What is being asked: In the listing below, find the line with "The camera went 10 degrees left and 10" and the line with "The grey_fulisox at". Repeat those two lines and all lines between them exactly.

↓↓↓

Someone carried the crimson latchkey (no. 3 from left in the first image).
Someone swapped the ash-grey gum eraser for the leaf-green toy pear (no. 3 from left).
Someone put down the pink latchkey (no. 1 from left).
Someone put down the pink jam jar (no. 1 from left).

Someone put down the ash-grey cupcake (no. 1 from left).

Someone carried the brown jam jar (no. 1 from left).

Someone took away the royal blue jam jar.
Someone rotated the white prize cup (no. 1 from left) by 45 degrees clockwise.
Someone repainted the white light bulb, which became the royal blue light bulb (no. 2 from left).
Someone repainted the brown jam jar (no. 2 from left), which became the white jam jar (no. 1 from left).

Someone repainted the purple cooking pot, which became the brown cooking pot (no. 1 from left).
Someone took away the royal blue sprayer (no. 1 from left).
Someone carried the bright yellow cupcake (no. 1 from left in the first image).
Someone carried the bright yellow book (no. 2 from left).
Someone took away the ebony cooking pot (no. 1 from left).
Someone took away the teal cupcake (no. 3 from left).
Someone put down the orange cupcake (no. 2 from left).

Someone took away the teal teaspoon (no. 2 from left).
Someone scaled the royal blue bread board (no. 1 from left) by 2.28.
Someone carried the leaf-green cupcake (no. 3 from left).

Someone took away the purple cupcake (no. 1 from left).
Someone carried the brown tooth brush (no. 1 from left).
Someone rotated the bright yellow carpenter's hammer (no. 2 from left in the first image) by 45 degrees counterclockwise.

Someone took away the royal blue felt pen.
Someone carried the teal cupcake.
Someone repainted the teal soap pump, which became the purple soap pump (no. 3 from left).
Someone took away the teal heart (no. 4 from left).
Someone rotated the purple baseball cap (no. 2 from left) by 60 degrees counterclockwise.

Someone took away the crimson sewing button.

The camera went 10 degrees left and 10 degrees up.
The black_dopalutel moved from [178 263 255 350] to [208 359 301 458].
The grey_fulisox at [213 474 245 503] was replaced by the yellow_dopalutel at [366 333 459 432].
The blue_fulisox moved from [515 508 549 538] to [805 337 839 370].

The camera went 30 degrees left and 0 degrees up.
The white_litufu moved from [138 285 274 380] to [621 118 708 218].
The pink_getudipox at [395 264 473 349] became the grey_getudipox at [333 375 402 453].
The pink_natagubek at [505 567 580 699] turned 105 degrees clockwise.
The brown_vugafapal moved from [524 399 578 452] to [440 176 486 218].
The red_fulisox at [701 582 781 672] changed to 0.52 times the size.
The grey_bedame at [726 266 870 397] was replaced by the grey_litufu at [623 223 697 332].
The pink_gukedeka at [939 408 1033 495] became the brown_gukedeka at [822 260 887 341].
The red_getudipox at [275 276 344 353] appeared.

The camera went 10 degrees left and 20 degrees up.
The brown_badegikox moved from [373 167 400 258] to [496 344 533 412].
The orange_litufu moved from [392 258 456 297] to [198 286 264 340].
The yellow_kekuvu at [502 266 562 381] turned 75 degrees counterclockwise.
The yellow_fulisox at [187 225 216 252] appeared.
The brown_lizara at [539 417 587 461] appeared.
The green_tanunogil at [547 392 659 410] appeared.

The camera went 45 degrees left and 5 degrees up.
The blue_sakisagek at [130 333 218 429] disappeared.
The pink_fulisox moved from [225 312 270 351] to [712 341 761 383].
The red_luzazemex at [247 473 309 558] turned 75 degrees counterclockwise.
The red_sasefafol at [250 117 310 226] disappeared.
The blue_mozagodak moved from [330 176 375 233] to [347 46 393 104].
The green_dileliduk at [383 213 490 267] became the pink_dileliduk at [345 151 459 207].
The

↑↑↑

Solution:
The camera went 10 degrees left and 10 degrees up.
The black_dopalutel moved from [178 263 255 350] to [208 359 301 458].
The grey_fulisox at [213 474 245 503] was replaced by the yellow_dopalutel at [366 333 459 432].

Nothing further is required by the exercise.